**Scene change data**
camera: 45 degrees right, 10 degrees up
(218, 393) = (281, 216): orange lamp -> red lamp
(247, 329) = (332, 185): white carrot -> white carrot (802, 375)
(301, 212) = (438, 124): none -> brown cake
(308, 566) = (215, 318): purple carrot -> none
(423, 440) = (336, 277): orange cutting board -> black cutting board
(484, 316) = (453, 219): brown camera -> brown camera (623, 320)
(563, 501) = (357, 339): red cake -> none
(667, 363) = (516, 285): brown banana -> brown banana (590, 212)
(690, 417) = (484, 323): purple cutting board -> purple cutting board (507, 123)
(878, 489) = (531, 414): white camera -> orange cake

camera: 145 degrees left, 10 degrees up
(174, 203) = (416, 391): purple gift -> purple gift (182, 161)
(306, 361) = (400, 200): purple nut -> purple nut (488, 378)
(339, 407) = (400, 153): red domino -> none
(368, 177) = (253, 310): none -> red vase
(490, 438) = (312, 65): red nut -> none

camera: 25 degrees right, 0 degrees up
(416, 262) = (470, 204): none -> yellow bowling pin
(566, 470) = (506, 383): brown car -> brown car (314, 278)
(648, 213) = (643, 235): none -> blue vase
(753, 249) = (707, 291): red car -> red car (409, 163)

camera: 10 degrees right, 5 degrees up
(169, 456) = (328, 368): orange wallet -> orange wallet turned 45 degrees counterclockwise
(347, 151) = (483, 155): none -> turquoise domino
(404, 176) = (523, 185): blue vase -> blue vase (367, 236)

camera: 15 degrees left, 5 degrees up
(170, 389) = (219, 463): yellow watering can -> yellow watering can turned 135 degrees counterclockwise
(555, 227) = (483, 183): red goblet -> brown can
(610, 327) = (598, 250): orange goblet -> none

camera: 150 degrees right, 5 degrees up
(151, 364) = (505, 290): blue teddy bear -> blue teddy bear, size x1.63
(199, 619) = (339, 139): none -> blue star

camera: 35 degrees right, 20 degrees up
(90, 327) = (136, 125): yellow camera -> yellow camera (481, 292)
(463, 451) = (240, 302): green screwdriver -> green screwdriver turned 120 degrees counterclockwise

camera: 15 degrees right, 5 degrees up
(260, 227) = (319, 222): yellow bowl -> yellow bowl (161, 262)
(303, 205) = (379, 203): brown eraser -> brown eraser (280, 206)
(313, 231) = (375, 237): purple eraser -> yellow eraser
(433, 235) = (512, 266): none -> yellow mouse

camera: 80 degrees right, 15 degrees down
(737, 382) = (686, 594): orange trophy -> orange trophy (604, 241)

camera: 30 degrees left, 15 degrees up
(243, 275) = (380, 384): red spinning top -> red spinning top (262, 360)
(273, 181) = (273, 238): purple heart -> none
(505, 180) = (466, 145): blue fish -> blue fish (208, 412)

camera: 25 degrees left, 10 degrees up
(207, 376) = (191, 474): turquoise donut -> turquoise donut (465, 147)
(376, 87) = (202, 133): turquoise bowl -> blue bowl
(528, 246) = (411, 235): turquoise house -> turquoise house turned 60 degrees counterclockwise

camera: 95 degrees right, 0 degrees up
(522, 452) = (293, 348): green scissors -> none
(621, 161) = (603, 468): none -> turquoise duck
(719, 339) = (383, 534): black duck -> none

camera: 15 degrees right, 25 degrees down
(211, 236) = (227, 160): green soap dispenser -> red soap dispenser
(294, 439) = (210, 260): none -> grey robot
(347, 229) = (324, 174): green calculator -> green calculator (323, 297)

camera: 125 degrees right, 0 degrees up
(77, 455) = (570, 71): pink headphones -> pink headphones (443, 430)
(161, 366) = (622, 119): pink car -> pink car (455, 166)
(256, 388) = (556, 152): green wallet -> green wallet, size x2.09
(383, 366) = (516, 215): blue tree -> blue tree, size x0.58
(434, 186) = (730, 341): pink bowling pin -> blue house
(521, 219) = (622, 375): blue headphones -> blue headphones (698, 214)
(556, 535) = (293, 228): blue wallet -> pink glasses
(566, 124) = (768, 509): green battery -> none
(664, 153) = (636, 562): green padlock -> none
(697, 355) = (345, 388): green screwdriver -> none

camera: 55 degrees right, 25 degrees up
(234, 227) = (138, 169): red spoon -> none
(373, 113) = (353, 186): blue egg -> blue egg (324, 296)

**The problem**
Output each line exactly, from the first line of the data down to the line that contains "(423, 440) = (336, 277): orange", both included.

**Your solution**
camera: 45 degrees right, 10 degrees up
(218, 393) = (281, 216): orange lamp -> red lamp
(247, 329) = (332, 185): white carrot -> white carrot (802, 375)
(301, 212) = (438, 124): none -> brown cake
(308, 566) = (215, 318): purple carrot -> none
(423, 440) = (336, 277): orange cutting board -> black cutting board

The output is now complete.